▶ What to work on
Set down again exactly the lines of the listing below that fall between the line holding "RTC pin VCC: VIN -> 3V3" and the line holding "TFT pin CS: SCK -> MO", inclusive.

▶ Dataset records
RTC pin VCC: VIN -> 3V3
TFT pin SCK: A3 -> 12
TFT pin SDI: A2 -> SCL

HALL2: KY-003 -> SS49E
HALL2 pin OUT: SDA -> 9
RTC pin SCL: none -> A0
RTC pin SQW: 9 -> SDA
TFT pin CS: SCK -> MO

* * *

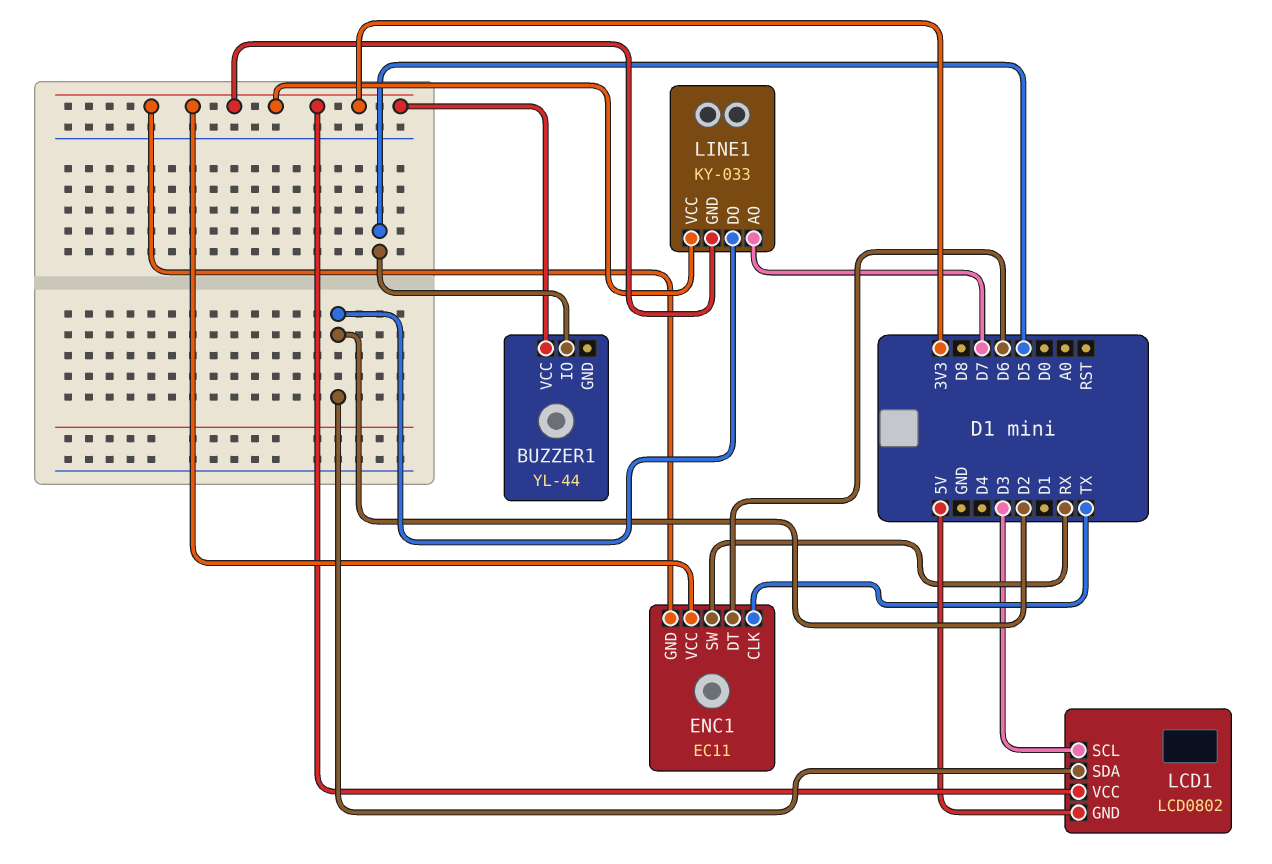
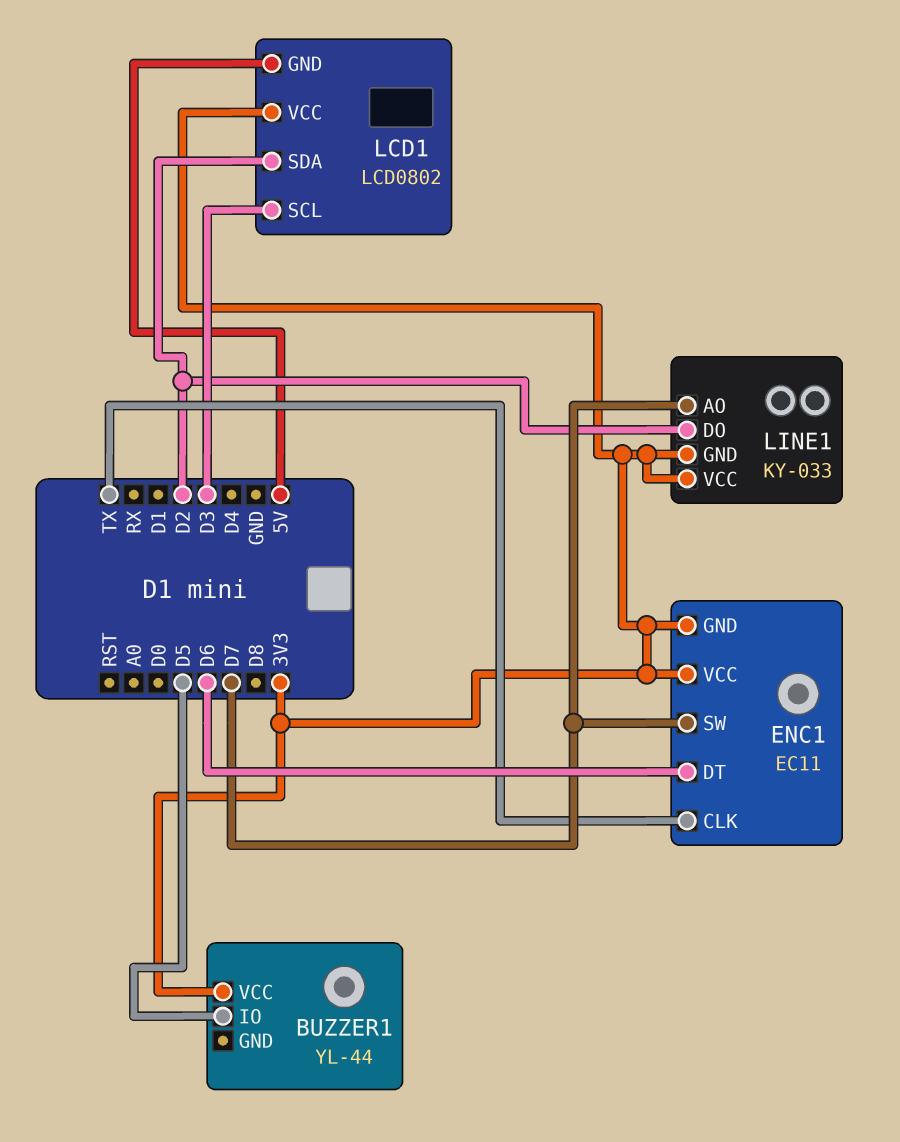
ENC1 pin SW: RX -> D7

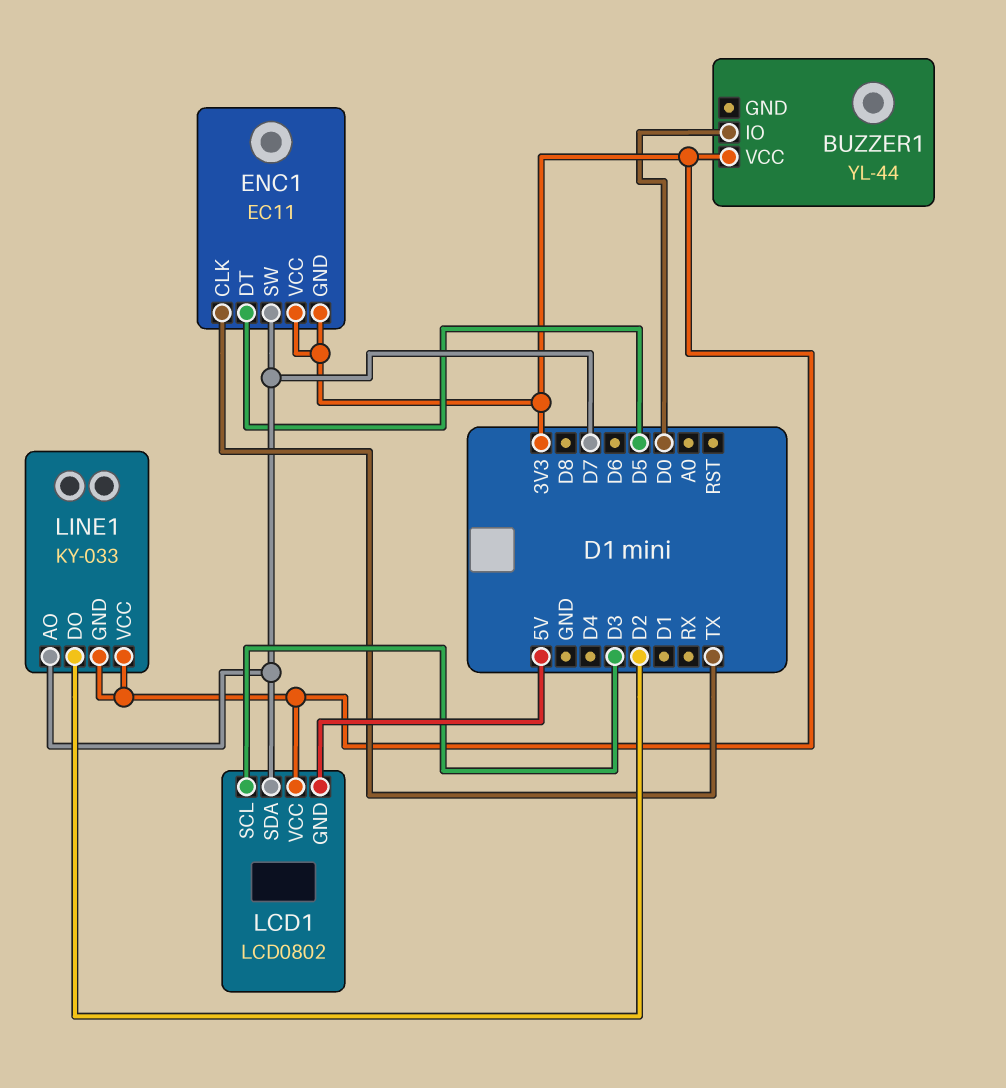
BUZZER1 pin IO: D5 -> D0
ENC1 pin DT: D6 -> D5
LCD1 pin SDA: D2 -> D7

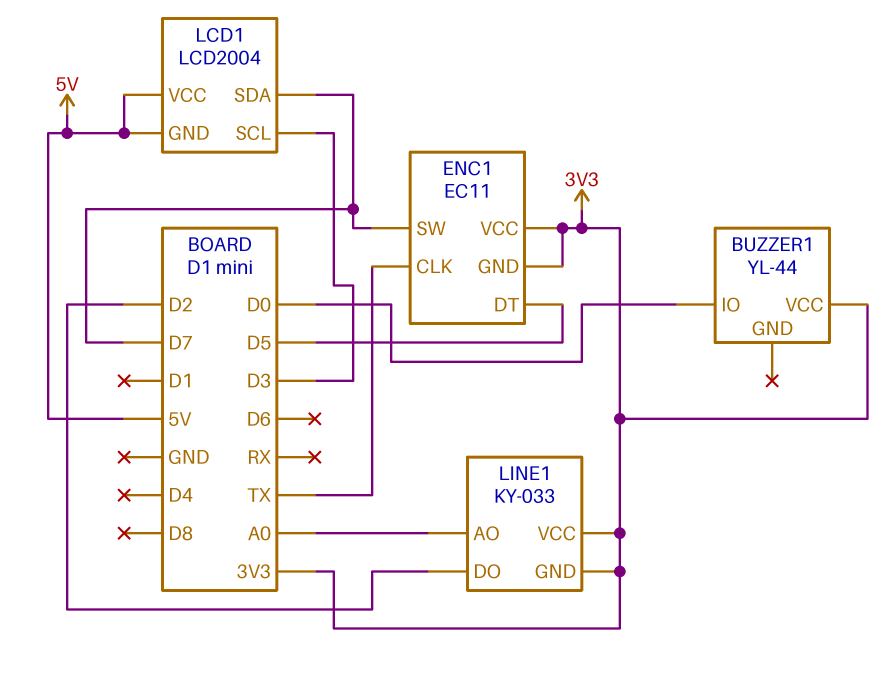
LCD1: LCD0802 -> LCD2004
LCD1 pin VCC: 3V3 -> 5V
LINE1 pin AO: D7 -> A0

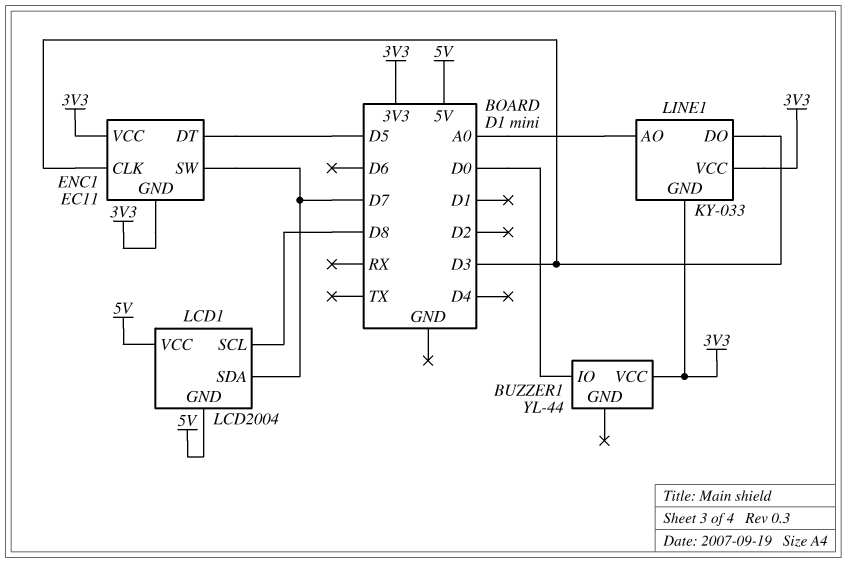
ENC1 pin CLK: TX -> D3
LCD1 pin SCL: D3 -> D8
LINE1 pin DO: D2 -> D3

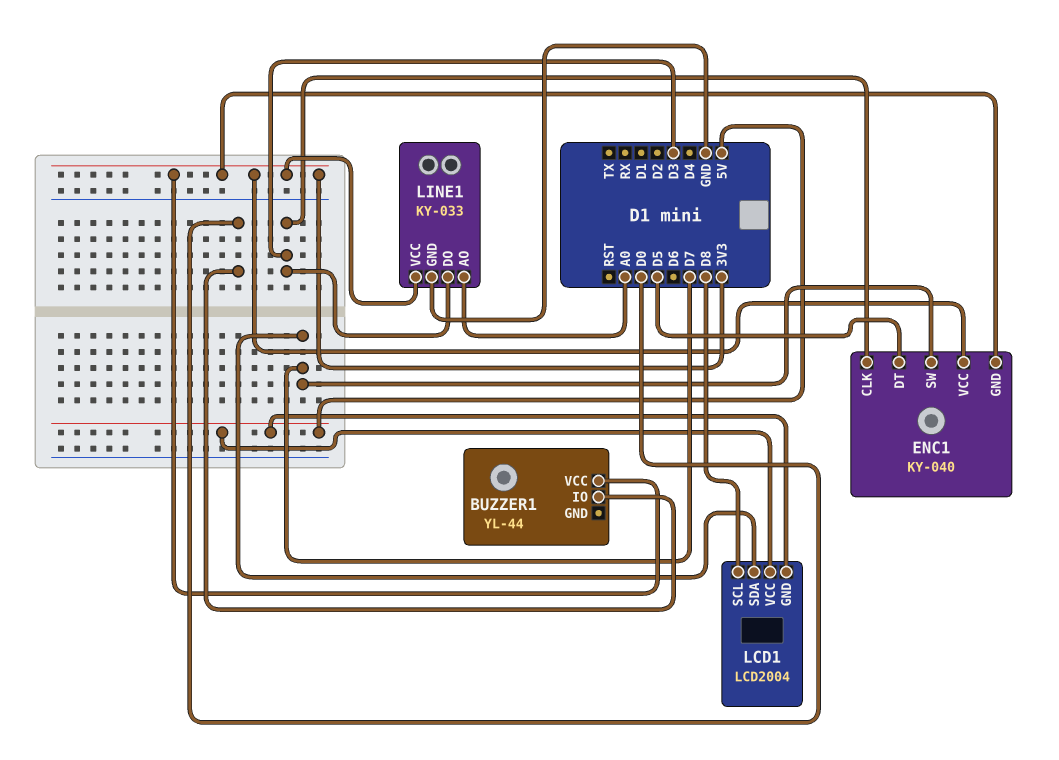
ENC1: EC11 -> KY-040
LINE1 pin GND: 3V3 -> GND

▶ Solved exercise
RTC pin VCC: VIN -> 3V3
TFT pin SCK: A3 -> 12
TFT pin SDI: A2 -> SCL

HALL2: KY-003 -> SS49E
HALL2 pin OUT: SDA -> 9
RTC pin SCL: none -> A0
RTC pin SQW: 9 -> SDA
TFT pin CS: SCK -> MO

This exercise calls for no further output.